• [Required work]:
Only one stretch of the listing below is wanted: the line with "R2: none -> 150 (CLK, OPTO)" and all lines after it. Reproduce that stretch exactly.
━━━━━━━━━━━━━━━━━━━━
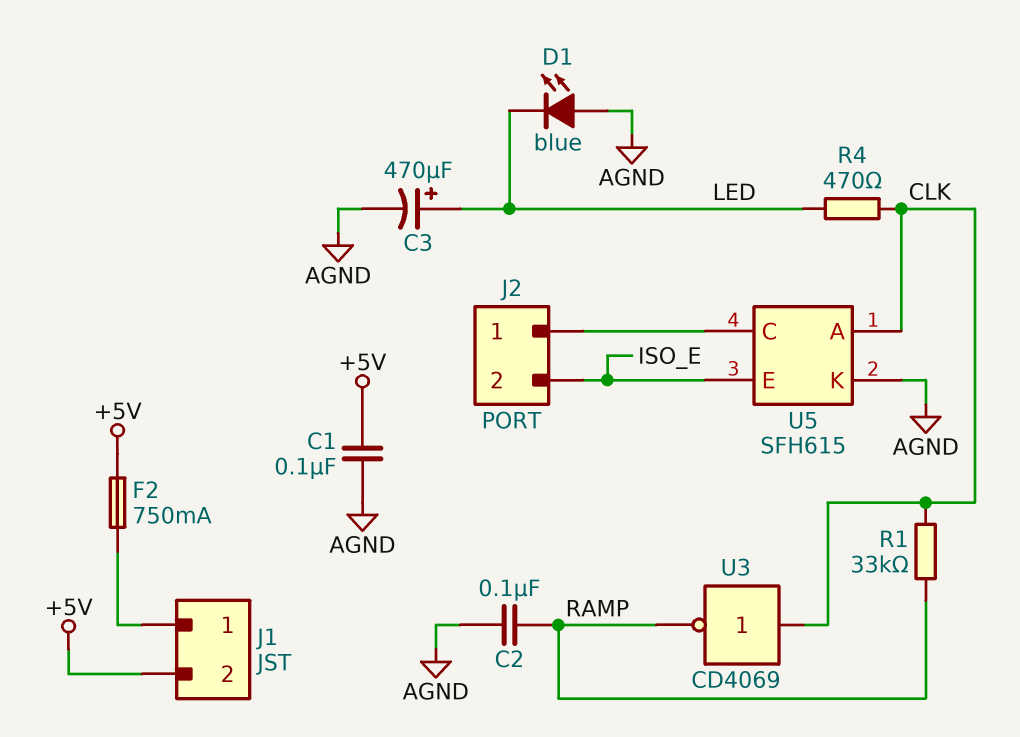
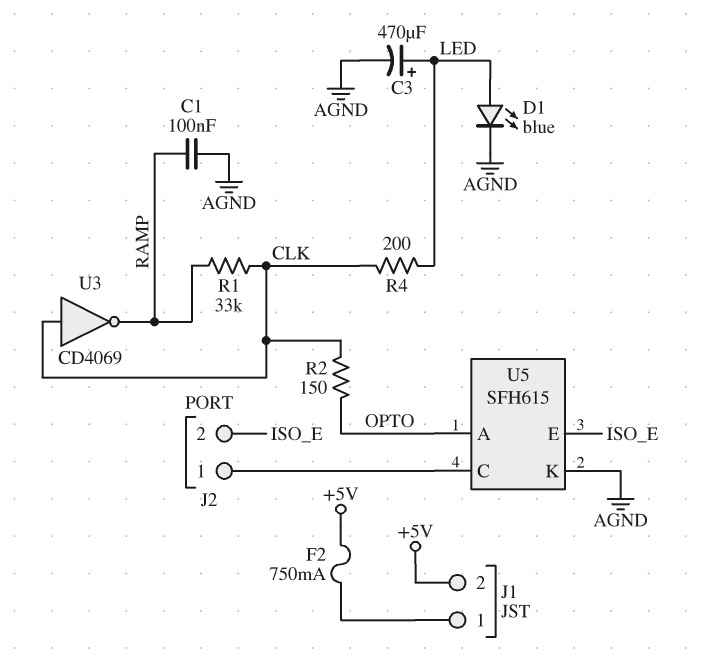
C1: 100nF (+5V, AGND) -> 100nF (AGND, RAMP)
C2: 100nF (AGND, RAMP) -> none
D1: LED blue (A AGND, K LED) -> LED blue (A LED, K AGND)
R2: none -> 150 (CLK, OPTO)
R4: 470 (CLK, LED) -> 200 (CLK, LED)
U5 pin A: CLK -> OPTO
━━━━━━━━━━━━━━━━━━━━
• [Answer space]:
R2: none -> 150 (CLK, OPTO)
R4: 470 (CLK, LED) -> 200 (CLK, LED)
U5 pin A: CLK -> OPTO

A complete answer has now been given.